**EXCERPTED DATA:**
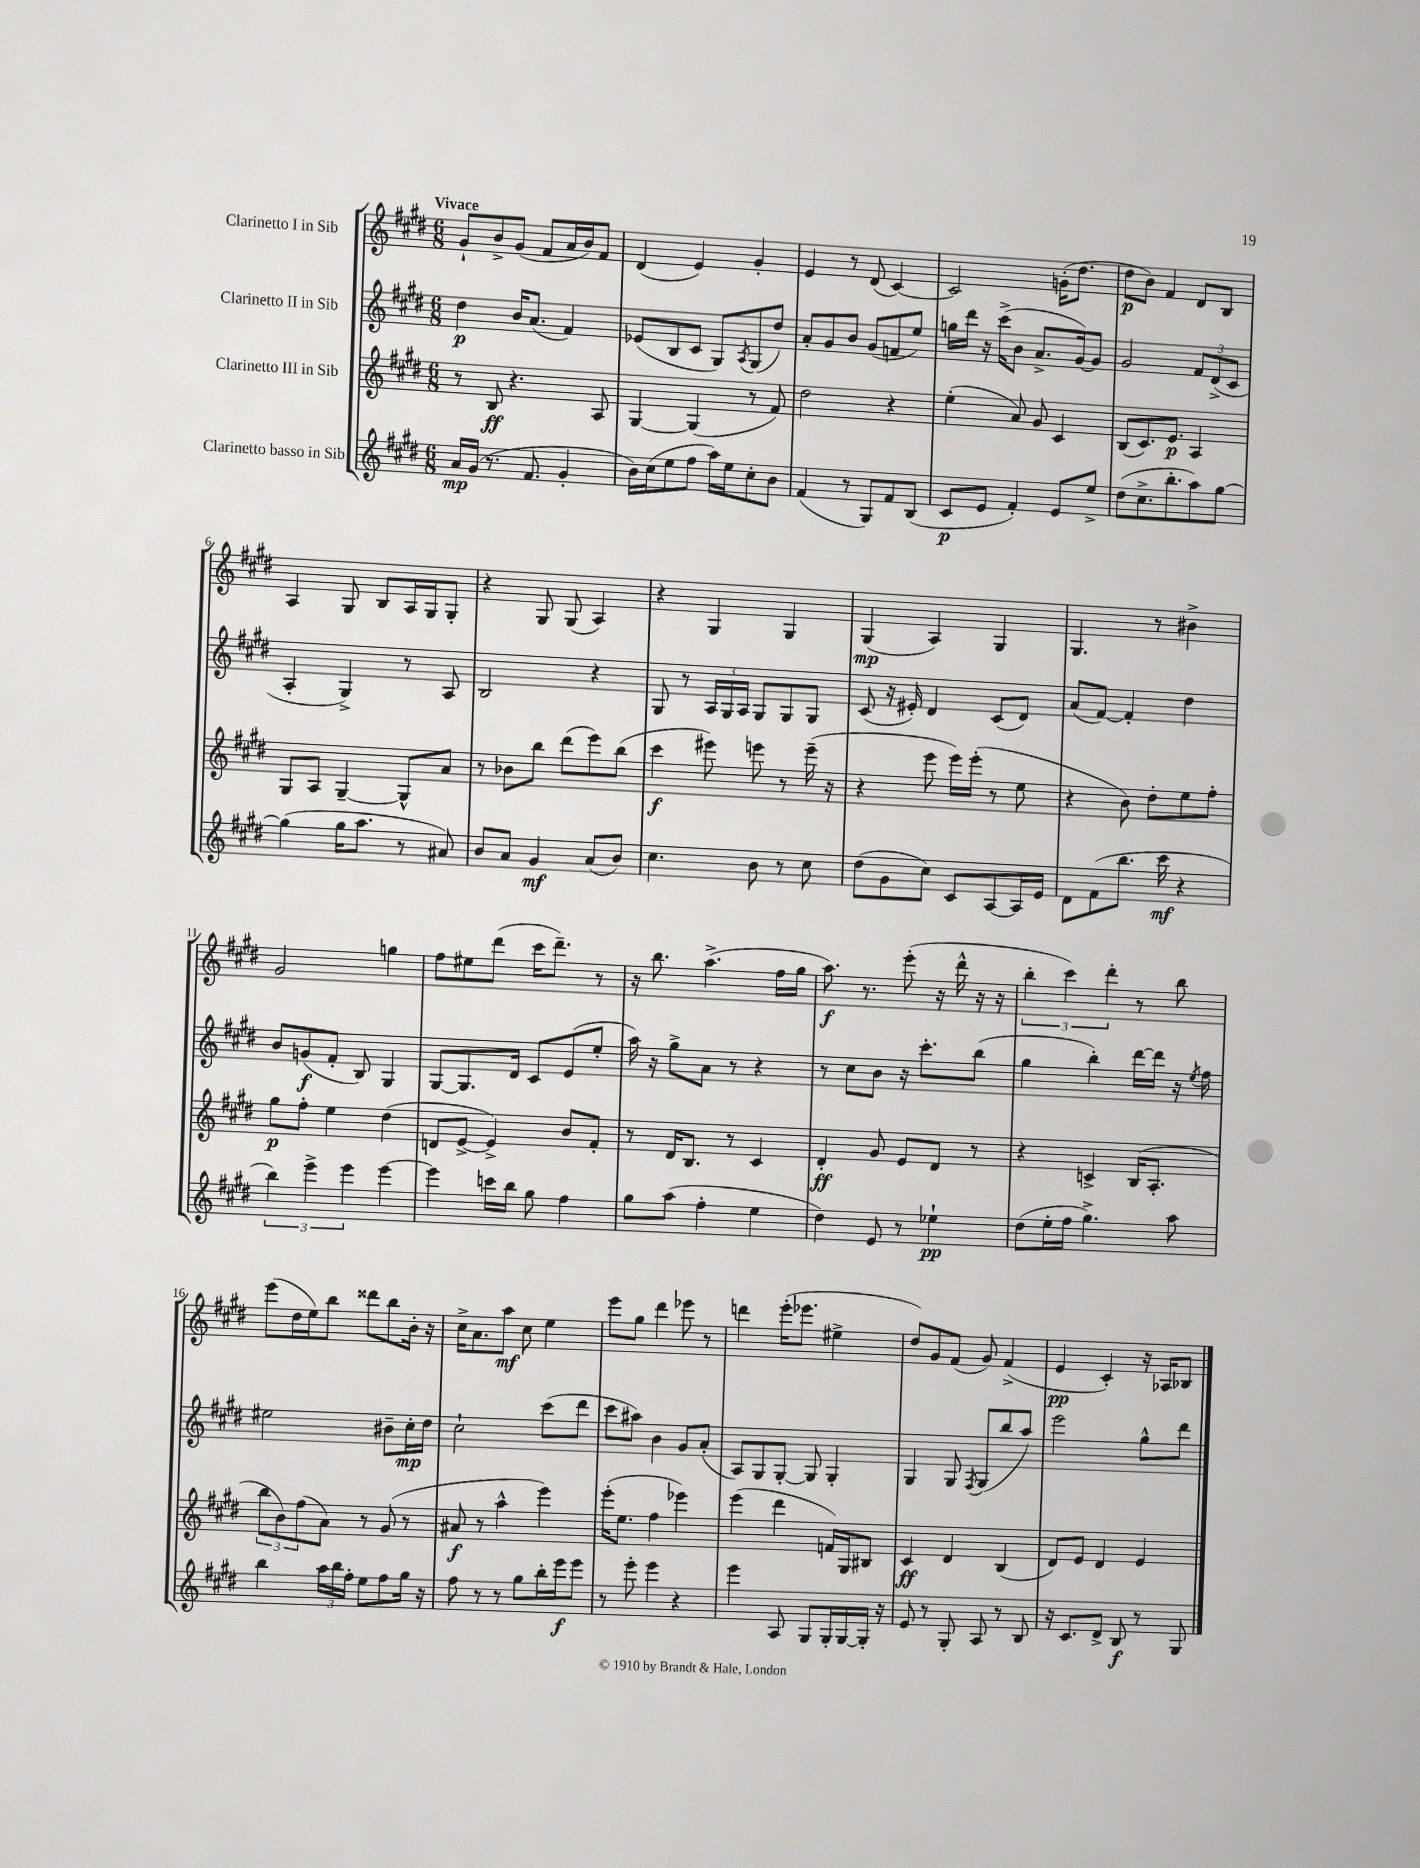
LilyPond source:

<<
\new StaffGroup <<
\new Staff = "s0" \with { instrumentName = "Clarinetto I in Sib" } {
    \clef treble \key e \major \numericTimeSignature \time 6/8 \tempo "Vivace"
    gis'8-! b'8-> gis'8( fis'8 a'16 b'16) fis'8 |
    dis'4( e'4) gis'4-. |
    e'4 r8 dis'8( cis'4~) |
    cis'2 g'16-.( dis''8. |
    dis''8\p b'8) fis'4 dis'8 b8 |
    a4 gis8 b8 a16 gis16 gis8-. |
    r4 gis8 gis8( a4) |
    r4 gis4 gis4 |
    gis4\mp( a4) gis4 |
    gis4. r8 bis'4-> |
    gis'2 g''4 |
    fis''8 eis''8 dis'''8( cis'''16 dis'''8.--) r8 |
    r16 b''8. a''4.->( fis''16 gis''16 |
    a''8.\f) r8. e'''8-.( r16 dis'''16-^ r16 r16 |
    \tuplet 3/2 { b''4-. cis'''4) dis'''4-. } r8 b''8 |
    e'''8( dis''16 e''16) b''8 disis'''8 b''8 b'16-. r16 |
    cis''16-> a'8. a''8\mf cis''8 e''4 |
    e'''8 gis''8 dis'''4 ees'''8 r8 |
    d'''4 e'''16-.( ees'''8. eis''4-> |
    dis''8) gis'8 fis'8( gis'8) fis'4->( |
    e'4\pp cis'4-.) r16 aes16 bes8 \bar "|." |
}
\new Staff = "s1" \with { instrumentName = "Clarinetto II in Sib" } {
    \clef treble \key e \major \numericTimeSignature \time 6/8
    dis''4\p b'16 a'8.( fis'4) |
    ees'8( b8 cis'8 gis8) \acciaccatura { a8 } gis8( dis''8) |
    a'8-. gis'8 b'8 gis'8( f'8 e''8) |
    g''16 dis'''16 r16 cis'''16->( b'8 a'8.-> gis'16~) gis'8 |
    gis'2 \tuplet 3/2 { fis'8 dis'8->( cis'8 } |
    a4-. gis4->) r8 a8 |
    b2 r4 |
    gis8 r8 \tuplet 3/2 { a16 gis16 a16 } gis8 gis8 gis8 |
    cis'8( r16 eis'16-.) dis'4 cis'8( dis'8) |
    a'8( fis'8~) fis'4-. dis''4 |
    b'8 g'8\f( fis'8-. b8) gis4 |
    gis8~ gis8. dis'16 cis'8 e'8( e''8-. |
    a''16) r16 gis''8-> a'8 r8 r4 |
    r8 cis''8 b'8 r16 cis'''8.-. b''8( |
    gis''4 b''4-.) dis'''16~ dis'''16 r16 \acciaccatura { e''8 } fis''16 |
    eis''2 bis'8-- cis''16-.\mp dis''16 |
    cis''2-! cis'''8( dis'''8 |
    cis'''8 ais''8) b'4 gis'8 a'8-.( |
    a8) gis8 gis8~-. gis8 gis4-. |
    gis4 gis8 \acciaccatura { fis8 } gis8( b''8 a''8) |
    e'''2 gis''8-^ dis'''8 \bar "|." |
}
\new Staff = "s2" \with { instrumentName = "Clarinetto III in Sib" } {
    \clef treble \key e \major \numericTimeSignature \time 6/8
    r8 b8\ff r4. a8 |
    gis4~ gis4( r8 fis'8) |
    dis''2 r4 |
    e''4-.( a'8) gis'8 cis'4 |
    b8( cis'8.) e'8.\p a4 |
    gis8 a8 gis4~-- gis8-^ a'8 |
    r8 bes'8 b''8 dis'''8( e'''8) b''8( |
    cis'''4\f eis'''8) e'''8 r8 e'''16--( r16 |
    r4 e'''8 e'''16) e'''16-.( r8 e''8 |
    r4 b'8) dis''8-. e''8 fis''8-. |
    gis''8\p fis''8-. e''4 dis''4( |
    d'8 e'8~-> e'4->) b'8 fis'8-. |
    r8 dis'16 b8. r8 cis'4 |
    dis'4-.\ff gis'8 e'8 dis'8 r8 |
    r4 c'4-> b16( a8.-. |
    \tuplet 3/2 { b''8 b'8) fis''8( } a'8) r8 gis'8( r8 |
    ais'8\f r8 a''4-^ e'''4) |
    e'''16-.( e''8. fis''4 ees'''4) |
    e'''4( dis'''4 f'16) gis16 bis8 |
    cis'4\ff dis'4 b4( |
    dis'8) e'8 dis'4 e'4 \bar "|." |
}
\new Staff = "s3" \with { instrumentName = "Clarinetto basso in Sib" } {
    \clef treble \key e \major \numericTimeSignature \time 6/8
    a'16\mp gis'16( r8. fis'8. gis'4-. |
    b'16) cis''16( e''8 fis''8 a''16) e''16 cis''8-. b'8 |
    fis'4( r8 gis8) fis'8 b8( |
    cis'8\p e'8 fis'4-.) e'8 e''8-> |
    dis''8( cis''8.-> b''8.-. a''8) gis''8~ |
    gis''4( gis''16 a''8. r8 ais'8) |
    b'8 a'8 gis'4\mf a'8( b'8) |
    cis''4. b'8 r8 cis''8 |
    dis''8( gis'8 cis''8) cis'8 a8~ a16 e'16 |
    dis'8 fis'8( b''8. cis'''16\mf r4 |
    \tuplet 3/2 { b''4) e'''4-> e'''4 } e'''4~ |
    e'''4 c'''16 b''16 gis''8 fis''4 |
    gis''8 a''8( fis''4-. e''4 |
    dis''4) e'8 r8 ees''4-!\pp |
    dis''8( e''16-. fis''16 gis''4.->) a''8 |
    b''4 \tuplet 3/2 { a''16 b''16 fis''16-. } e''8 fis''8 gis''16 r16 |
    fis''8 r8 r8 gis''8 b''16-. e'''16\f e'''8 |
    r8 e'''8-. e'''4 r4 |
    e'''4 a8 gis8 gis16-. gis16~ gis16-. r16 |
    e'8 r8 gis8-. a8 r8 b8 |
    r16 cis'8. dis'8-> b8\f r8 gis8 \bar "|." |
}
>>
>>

---

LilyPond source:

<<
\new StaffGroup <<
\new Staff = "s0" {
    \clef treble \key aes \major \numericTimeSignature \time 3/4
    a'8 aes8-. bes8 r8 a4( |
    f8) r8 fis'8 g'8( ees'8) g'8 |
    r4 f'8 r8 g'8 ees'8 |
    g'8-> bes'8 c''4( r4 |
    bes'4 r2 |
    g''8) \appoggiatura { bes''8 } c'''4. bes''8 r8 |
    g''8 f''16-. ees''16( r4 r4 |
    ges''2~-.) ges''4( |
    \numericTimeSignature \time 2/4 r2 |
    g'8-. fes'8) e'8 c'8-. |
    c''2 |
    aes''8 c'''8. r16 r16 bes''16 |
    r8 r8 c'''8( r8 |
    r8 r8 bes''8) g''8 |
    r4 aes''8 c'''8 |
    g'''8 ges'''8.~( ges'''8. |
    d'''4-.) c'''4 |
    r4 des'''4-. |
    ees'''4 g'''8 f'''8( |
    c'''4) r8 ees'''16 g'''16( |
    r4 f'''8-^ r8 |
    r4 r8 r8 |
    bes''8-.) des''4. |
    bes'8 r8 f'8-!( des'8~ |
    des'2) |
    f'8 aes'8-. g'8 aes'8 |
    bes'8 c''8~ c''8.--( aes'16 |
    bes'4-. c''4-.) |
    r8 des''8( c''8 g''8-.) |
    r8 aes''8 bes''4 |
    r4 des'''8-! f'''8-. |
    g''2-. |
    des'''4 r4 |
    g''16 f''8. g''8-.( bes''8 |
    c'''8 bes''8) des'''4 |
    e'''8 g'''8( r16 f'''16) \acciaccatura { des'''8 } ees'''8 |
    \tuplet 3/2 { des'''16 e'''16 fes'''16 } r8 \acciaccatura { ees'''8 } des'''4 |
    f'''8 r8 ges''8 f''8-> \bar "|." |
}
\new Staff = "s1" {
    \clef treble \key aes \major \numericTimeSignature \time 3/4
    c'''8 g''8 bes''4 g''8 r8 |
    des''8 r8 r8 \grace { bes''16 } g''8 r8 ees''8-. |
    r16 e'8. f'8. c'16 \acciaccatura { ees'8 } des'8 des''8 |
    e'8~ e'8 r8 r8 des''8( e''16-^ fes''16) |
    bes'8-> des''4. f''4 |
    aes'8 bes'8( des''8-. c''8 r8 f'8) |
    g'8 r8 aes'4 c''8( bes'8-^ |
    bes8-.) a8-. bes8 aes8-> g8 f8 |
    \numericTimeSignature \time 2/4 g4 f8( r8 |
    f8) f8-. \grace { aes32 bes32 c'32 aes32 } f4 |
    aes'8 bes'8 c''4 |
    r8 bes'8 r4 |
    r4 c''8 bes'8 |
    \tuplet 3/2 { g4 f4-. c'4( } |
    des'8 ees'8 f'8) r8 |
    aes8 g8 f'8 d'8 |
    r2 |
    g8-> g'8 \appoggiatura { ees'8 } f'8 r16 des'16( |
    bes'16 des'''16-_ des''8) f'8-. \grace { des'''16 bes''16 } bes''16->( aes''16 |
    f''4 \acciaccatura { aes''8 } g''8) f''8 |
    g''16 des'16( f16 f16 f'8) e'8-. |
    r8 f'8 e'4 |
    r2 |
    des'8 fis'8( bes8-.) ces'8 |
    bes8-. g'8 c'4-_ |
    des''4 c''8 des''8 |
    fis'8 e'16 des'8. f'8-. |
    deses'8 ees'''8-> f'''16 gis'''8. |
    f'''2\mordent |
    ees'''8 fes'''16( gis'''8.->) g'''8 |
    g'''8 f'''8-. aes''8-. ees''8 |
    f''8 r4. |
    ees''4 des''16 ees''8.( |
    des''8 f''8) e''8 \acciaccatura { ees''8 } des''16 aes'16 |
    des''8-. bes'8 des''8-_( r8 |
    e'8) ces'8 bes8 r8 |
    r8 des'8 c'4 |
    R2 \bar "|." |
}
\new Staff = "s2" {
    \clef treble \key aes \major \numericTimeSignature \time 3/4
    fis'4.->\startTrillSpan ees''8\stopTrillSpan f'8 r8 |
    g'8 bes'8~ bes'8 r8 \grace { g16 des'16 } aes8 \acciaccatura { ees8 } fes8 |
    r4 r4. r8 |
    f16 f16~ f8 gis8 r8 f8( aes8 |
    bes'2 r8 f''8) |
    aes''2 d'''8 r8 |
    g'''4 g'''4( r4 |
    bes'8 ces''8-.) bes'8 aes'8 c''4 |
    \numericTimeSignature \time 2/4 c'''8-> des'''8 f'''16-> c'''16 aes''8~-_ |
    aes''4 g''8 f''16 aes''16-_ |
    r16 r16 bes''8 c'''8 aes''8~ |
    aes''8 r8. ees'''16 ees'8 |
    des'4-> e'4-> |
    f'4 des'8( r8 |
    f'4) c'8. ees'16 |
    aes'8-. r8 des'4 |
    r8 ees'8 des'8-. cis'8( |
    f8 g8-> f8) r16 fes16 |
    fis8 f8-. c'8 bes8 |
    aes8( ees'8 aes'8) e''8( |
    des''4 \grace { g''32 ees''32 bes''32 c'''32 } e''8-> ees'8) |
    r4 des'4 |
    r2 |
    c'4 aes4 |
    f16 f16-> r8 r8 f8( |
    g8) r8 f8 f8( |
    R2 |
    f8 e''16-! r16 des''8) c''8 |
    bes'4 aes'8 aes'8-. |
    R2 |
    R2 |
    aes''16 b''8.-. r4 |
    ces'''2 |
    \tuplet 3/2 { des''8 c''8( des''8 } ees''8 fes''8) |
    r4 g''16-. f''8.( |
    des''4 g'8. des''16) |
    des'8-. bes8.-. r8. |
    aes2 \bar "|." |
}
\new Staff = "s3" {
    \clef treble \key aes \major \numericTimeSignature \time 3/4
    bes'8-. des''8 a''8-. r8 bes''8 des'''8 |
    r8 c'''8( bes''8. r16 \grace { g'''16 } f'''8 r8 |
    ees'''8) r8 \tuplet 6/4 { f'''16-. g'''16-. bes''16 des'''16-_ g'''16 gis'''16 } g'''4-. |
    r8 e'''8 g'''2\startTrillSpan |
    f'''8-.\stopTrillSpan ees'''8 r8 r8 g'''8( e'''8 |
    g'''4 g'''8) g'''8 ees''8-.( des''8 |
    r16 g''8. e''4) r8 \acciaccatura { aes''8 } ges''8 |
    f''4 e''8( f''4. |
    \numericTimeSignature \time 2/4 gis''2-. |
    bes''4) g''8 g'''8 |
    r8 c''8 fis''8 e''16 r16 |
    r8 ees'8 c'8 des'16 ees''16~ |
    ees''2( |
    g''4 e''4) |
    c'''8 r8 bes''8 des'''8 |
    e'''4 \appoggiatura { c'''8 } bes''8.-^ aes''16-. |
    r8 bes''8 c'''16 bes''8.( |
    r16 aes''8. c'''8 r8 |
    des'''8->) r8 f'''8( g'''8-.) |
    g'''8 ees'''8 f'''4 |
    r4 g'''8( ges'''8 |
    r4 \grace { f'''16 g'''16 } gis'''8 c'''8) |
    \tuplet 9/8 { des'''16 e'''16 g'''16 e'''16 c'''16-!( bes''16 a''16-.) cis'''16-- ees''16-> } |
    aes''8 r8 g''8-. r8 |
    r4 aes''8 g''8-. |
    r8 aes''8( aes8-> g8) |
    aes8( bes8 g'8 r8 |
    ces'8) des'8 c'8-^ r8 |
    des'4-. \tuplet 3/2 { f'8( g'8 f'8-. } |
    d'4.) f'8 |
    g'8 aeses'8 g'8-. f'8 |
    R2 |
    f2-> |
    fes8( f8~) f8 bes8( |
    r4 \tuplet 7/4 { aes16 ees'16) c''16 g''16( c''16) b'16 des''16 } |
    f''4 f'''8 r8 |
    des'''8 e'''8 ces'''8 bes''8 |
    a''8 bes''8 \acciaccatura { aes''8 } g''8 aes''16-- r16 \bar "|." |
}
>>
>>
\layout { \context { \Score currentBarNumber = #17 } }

**REQUIREMENT:**
Count the lines in the records that contain the string "appoggiatura" and give only that number.

**CORRECT OUTPUT:**
3